In the records below, pick out all lines containing the word "turquoise".

(Dataset items)
*** Begin section ***
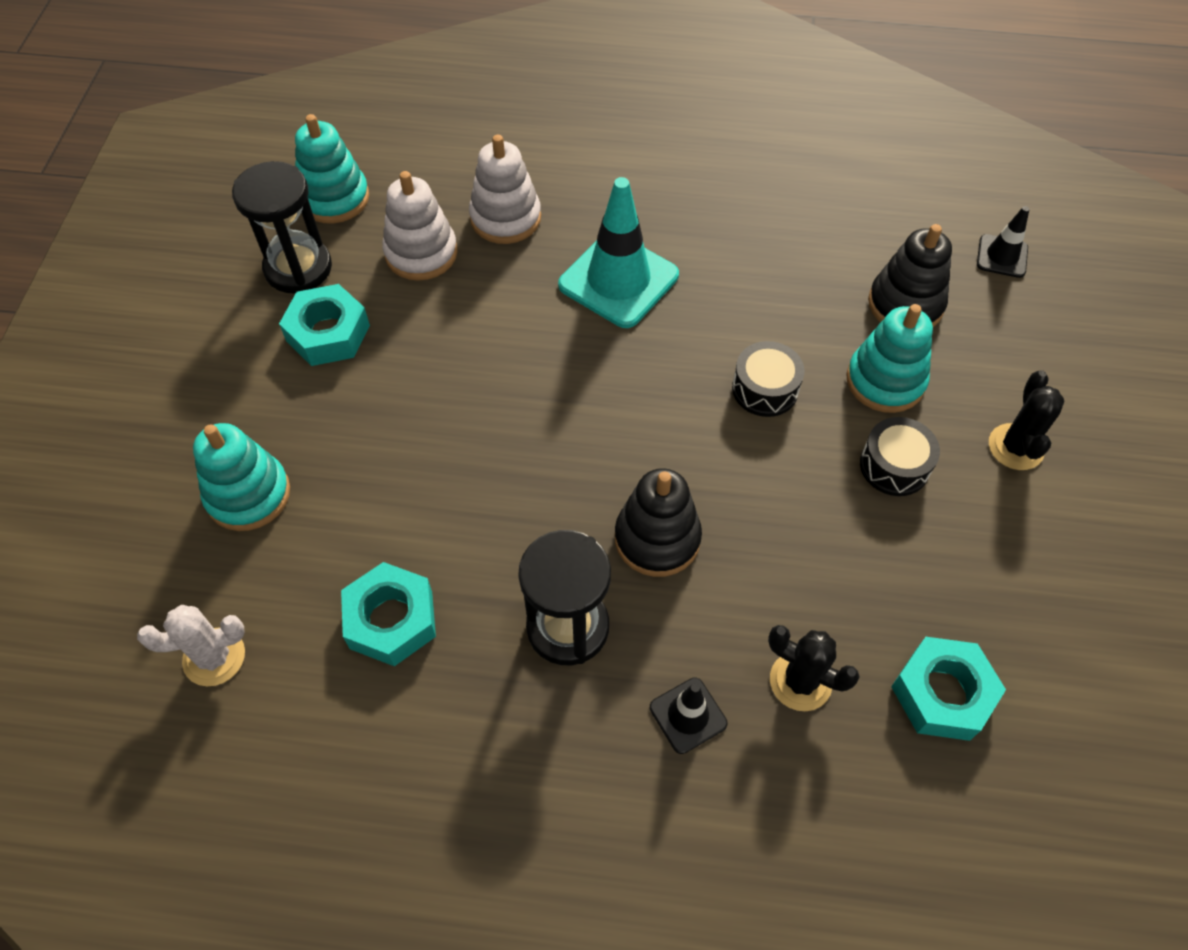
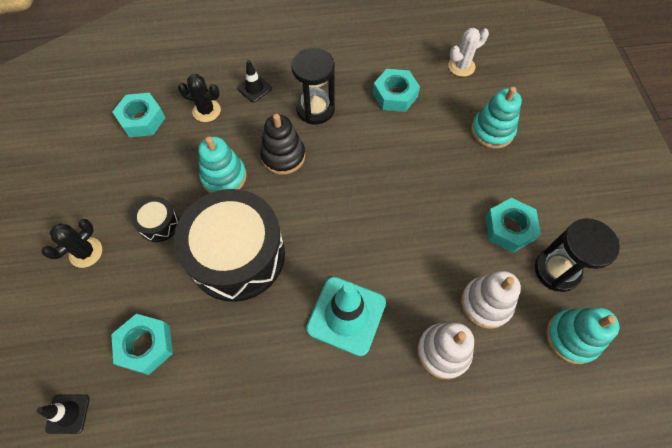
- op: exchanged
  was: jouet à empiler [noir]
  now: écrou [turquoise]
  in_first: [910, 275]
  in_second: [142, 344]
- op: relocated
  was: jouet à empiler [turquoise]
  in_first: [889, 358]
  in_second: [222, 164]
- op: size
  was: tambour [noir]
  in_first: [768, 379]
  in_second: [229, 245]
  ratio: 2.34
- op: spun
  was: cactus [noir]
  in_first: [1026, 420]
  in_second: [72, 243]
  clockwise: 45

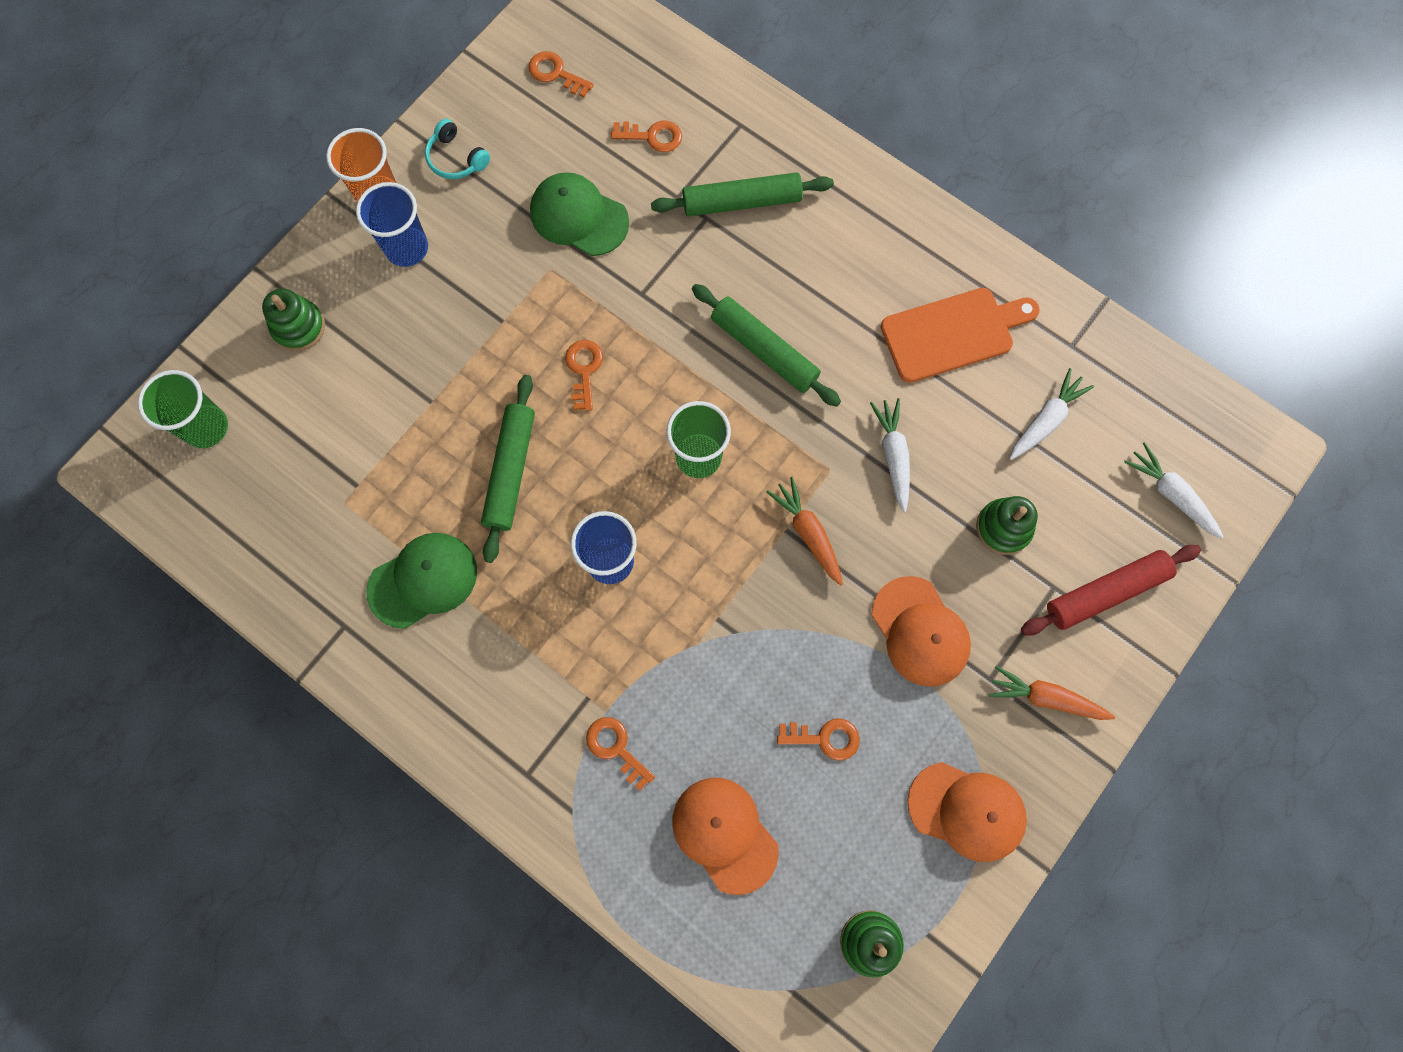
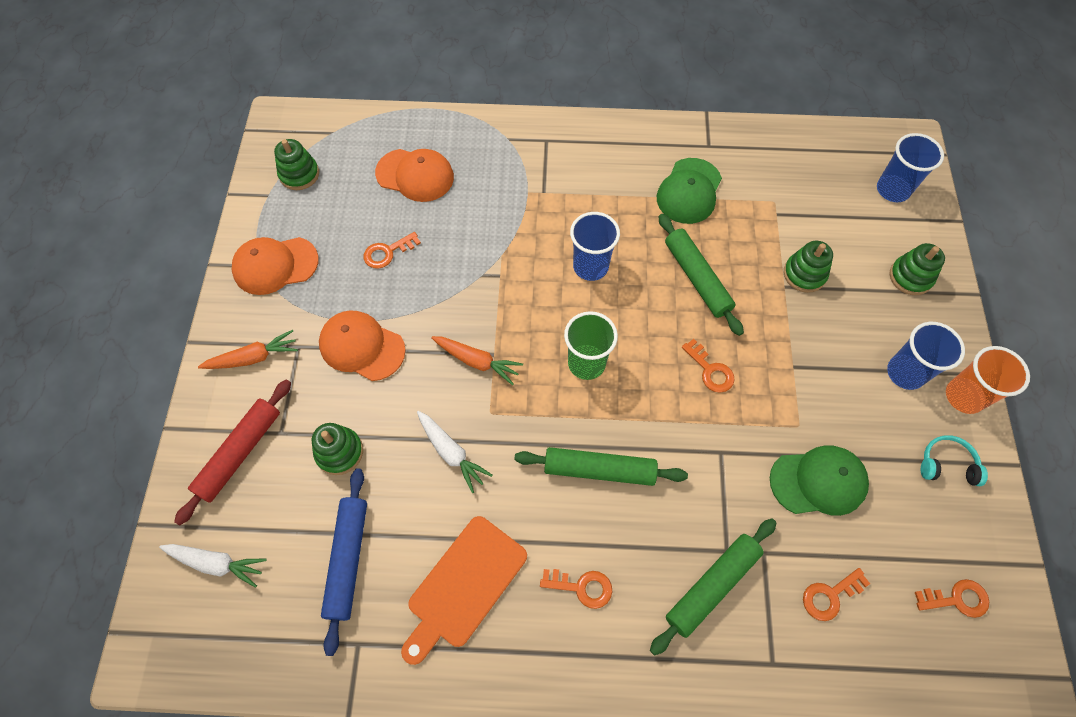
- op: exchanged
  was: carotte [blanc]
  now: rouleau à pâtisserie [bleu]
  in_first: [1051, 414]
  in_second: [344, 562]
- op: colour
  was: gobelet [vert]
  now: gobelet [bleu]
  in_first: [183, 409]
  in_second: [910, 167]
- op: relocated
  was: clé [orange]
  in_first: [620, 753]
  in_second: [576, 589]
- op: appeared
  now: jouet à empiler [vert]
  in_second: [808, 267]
*** End section ***
__Task answer__:
  now: écrou [turquoise]
  was: jouet à empiler [turquoise]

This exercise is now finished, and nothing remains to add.